**Aim of the exercise**
Your copy of the data should leave out the images and match everything else exactly.

**Supplied material**

....

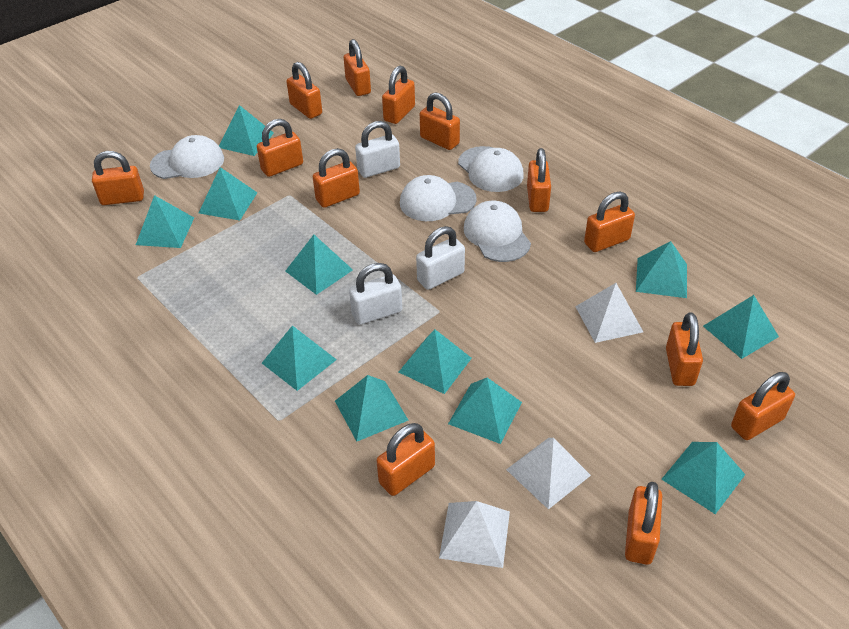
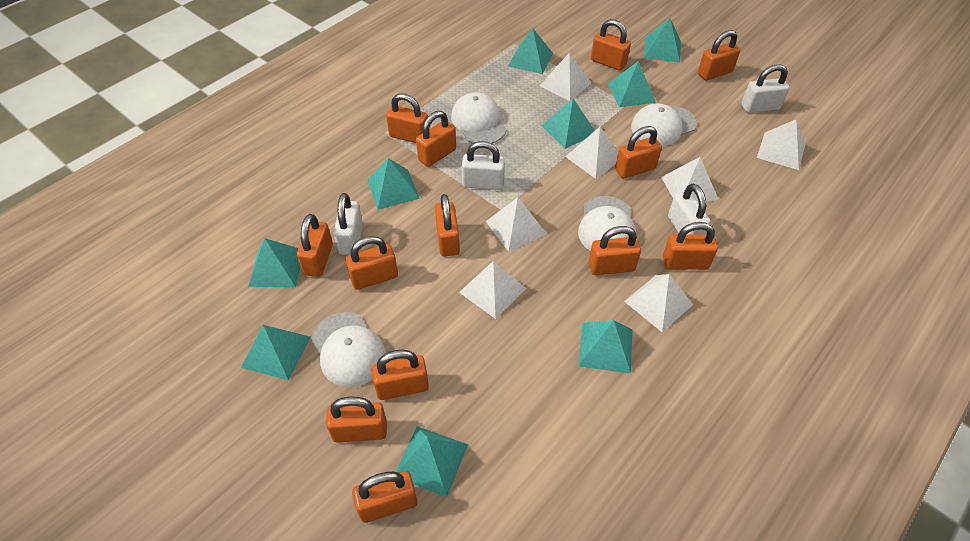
turquoise pyramid: 11 -> 9
white padlock: 3 -> 4
white pyramid: 3 -> 7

....

**Solution to this exercise**
turquoise pyramid: 11 -> 9
white padlock: 3 -> 4
white pyramid: 3 -> 7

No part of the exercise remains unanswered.